DATA EXCERPTS
--------------------------------------------------

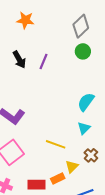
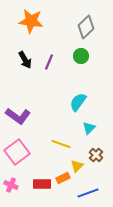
orange star: (25, 20) -> (31, 21), size x1.4
green circle: (83, 51) -> (81, 56), moved
cyan semicircle: (86, 102) -> (78, 102), moved

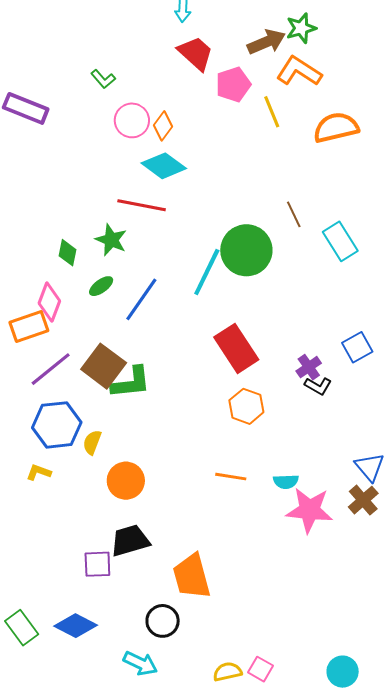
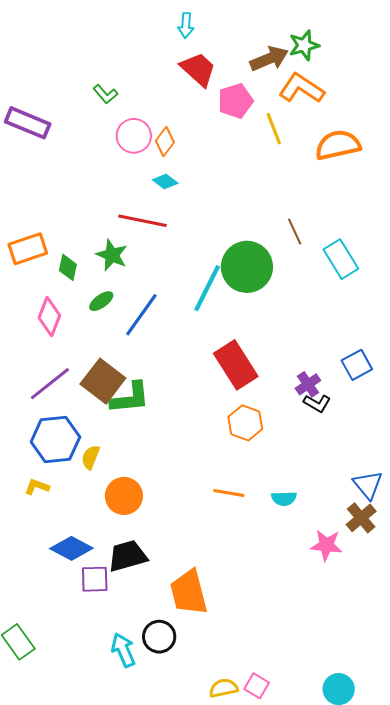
cyan diamond: (164, 166) -> (165, 182), size x0.6
orange rectangle: (29, 326) -> (28, 249), moved
pink star: (309, 510) -> (326, 545), moved, size x0.7
blue diamond: (76, 626) -> (71, 548), moved
cyan arrow: (140, 663) -> (123, 650), moved, turned -140

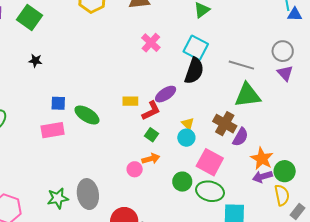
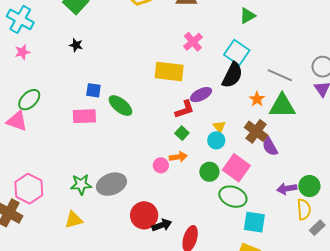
yellow rectangle: (130, 101) -> (169, 71), moved, size x1.8
purple semicircle: (240, 137) -> (270, 147), turned 114
orange star: (262, 159) -> (257, 99), moved, size x0.7
green circle: (182, 182) -> (209, 172), moved
gray ellipse: (88, 194) -> (111, 184), turned 72

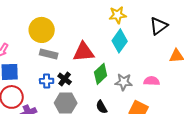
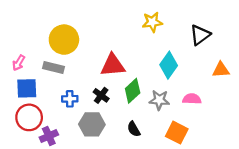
cyan diamond: (120, 41) -> (169, 65), moved
gray rectangle: (49, 54) -> (53, 67), moved
black cross: (65, 79) -> (101, 95), moved

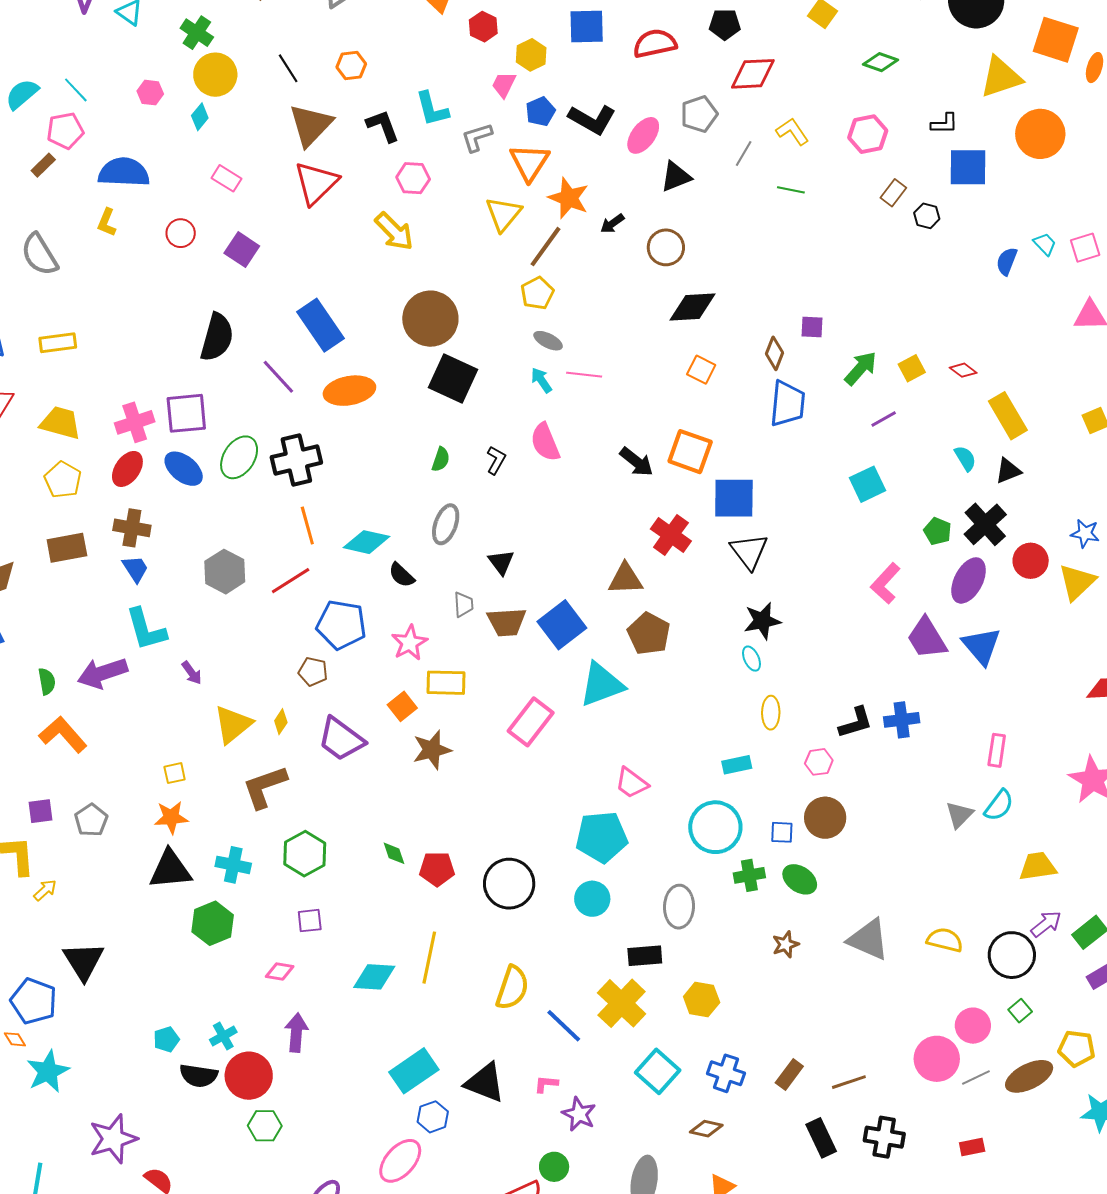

--------------------------------------------------

AIM OF THE TASK
Your copy of the records must be exact and must contain no pictures.

COMPLETED TASK
orange star: (25, 20) -> (31, 21), size x1.4
green circle: (83, 51) -> (81, 56), moved
cyan semicircle: (86, 102) -> (78, 102), moved

cyan diamond: (164, 166) -> (165, 182), size x0.6
orange rectangle: (29, 326) -> (28, 249), moved
pink star: (309, 510) -> (326, 545), moved, size x0.7
blue diamond: (76, 626) -> (71, 548), moved
cyan arrow: (140, 663) -> (123, 650), moved, turned -140

yellow rectangle: (130, 101) -> (169, 71), moved, size x1.8
purple semicircle: (240, 137) -> (270, 147), turned 114
orange star: (262, 159) -> (257, 99), moved, size x0.7
green circle: (182, 182) -> (209, 172), moved
gray ellipse: (88, 194) -> (111, 184), turned 72

cyan diamond: (120, 41) -> (169, 65), moved
gray rectangle: (49, 54) -> (53, 67), moved
black cross: (65, 79) -> (101, 95), moved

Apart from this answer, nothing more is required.